Problem to solve: Scan the lines below for "brick" and copy the matches.

Task inputs:
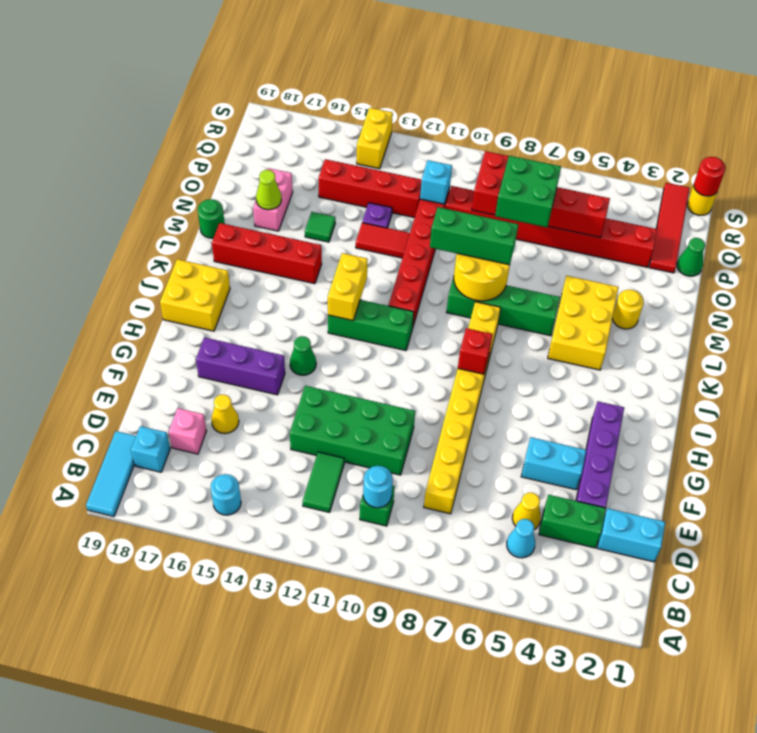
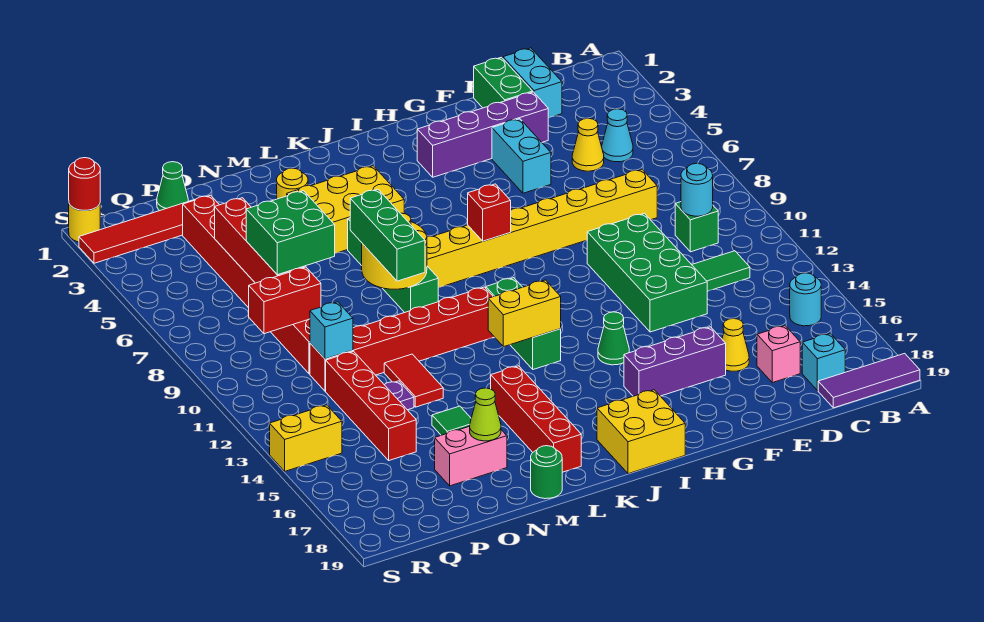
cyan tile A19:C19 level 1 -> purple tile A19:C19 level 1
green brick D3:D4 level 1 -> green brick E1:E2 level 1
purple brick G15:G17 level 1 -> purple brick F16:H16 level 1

...

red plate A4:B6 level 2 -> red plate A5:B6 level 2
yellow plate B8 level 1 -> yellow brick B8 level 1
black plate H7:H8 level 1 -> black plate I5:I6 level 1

---

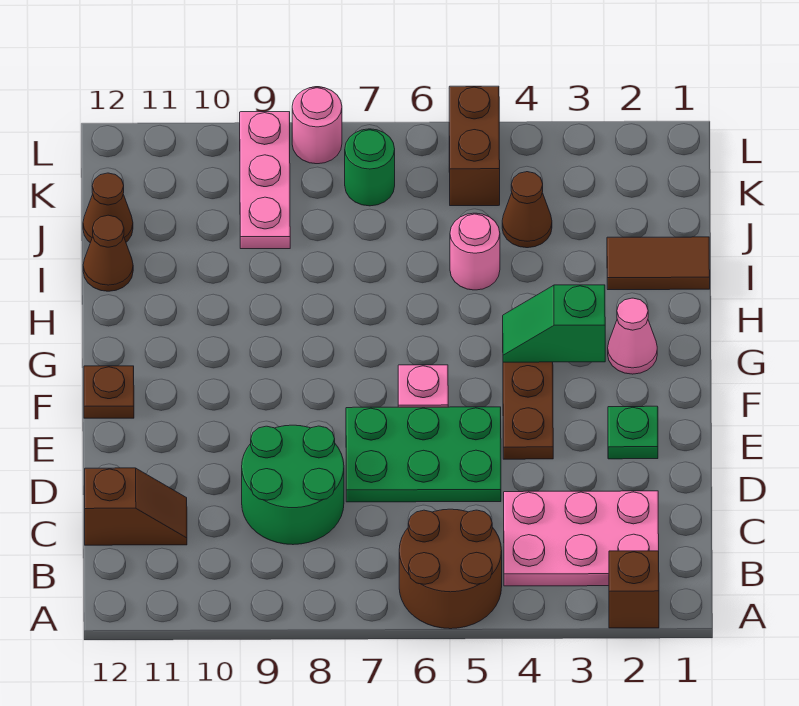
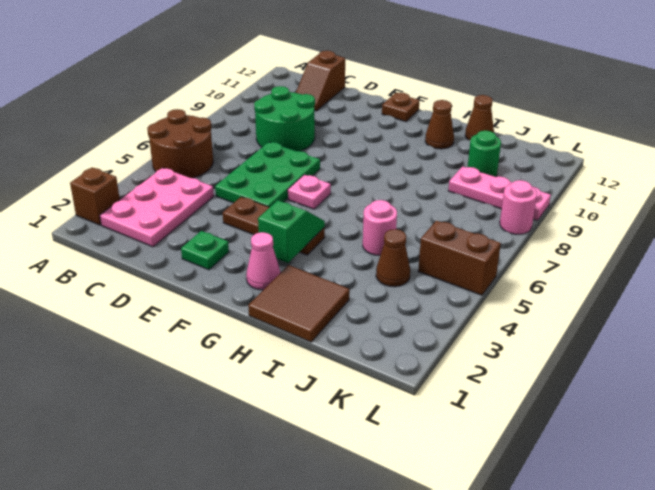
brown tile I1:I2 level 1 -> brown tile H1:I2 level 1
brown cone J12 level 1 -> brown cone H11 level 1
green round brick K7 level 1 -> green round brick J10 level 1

Expected output:
green brick D3:D4 level 1 -> green brick E1:E2 level 1
purple brick G15:G17 level 1 -> purple brick F16:H16 level 1
yellow plate B8 level 1 -> yellow brick B8 level 1
green round brick K7 level 1 -> green round brick J10 level 1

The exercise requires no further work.